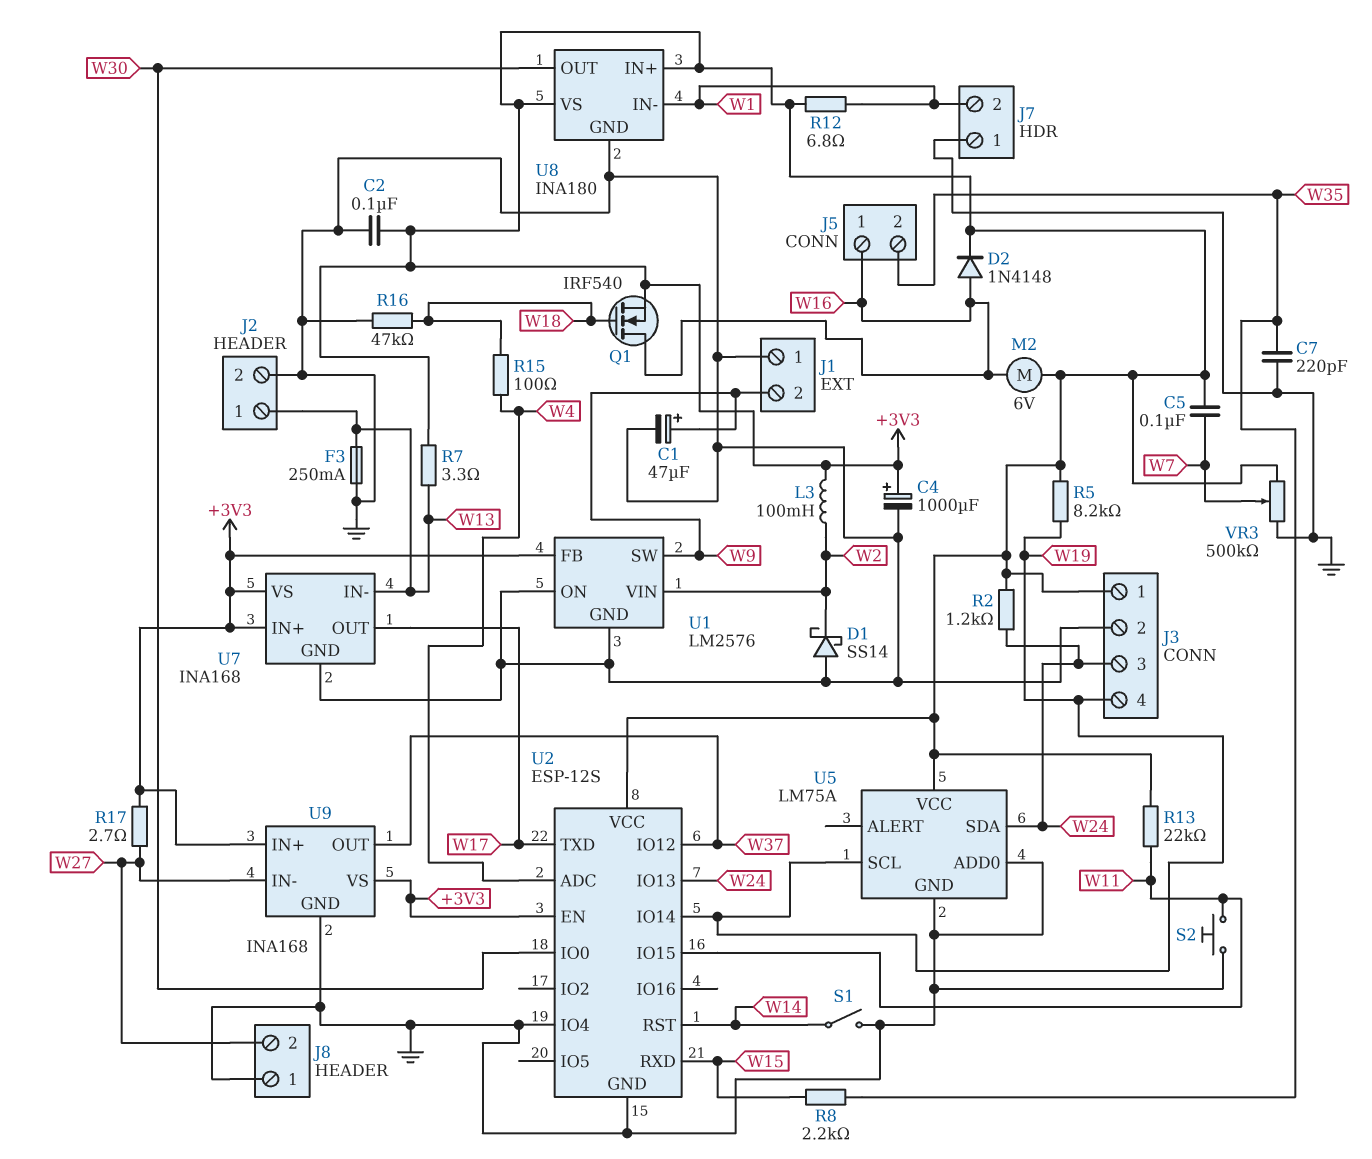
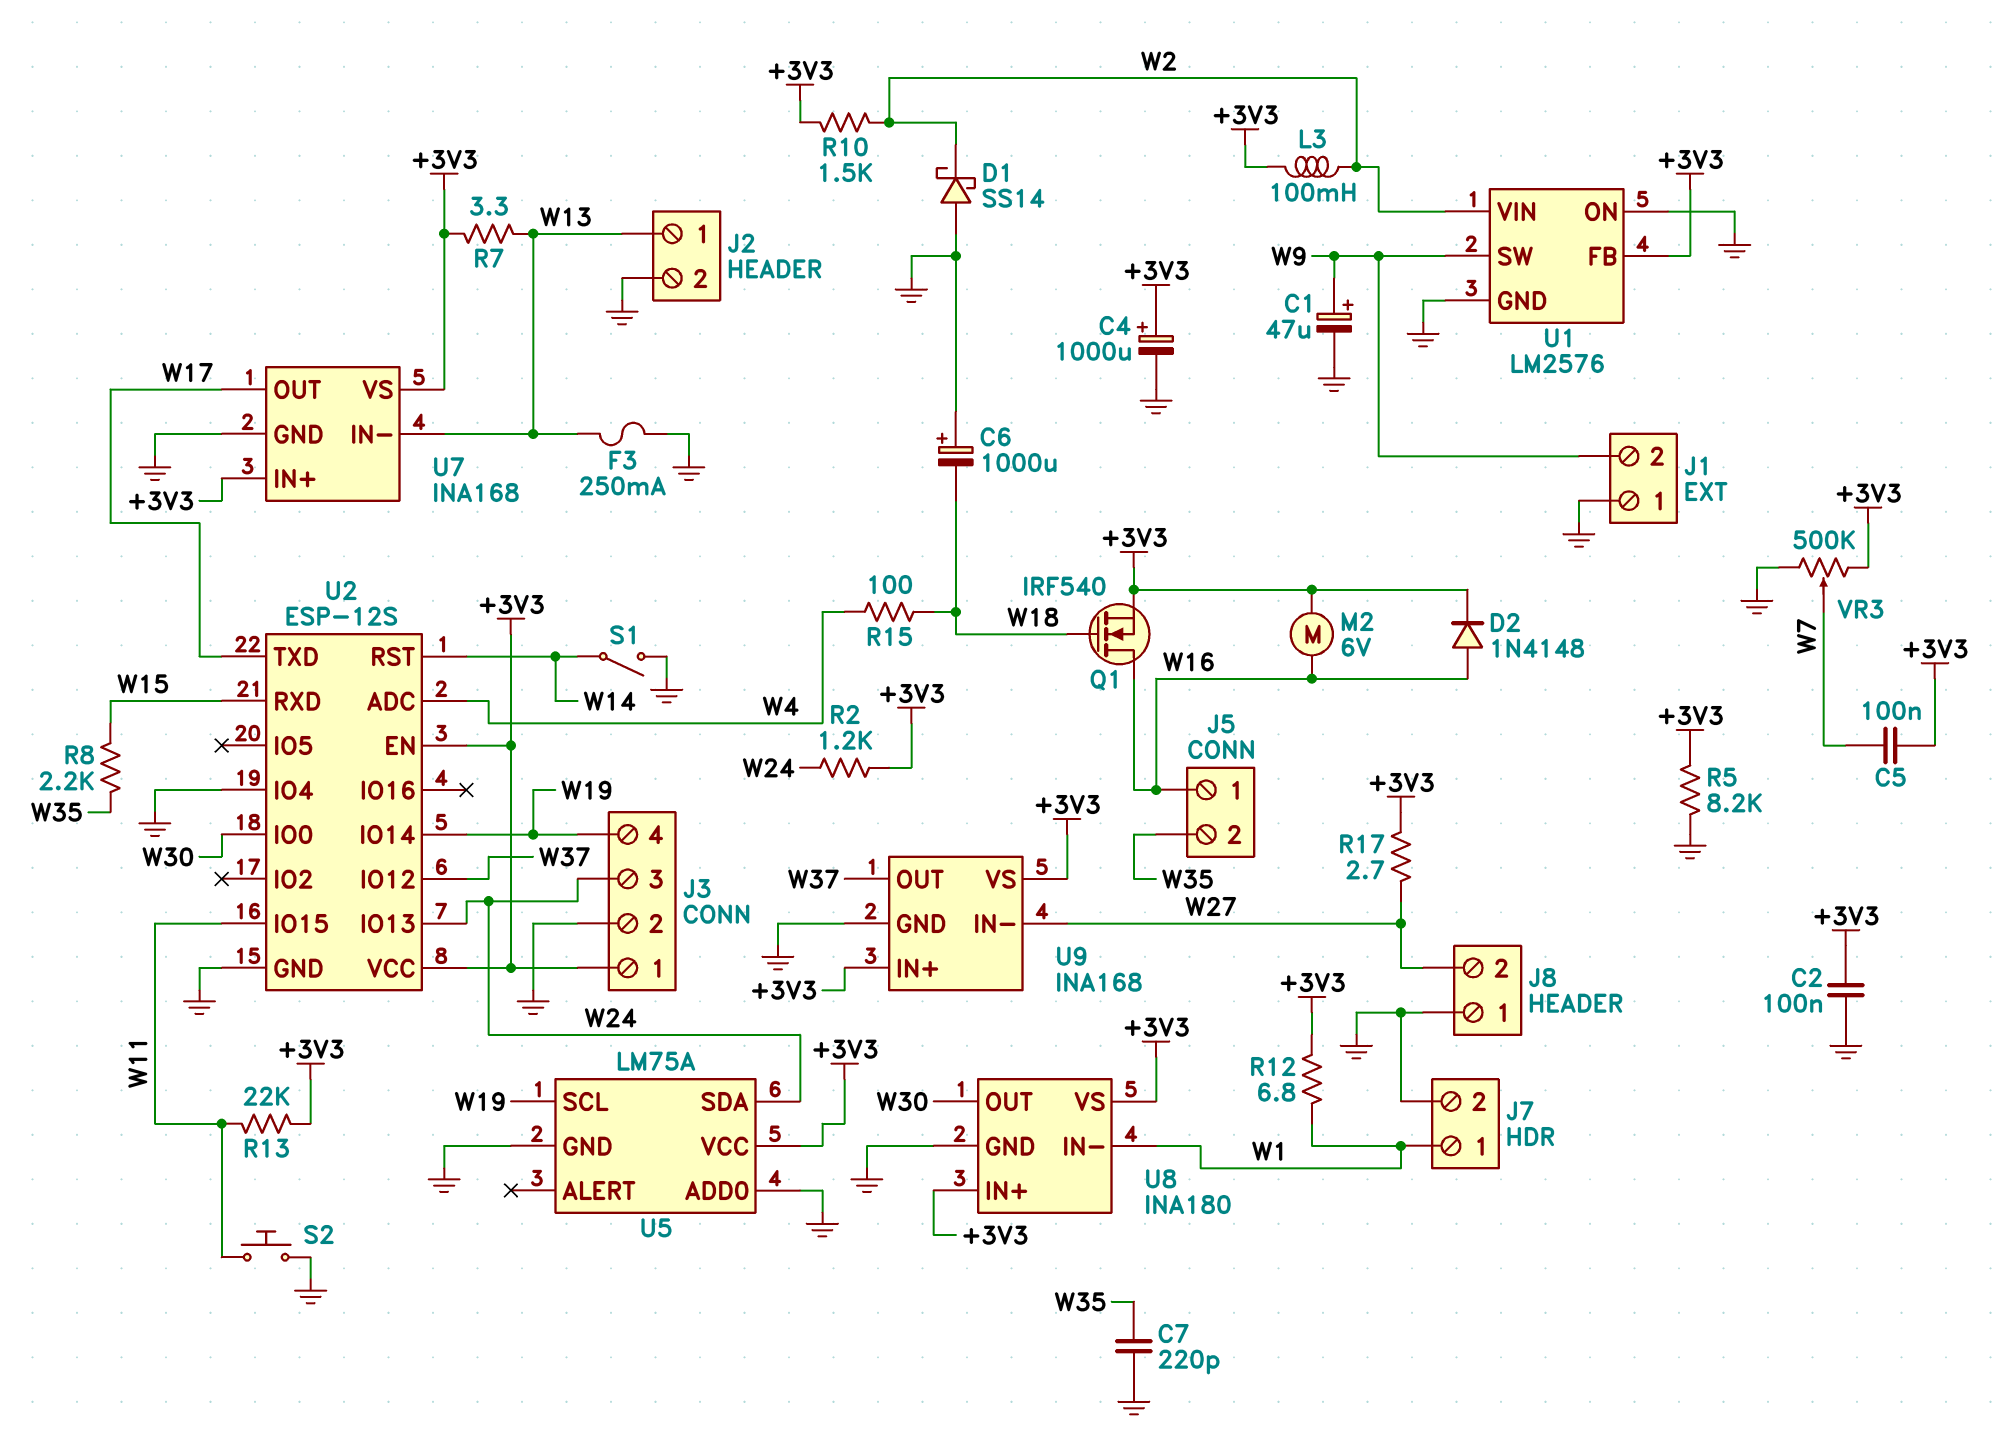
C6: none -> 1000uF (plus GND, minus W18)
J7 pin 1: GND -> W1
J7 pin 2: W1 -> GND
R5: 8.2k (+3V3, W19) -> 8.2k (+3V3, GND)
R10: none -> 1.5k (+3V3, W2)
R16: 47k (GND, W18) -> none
━━━━
Prompt
The answer is each line from the entries above in which the word "none" occurs.

Task answer
C6: none -> 1000uF (plus GND, minus W18)
R10: none -> 1.5k (+3V3, W2)
R16: 47k (GND, W18) -> none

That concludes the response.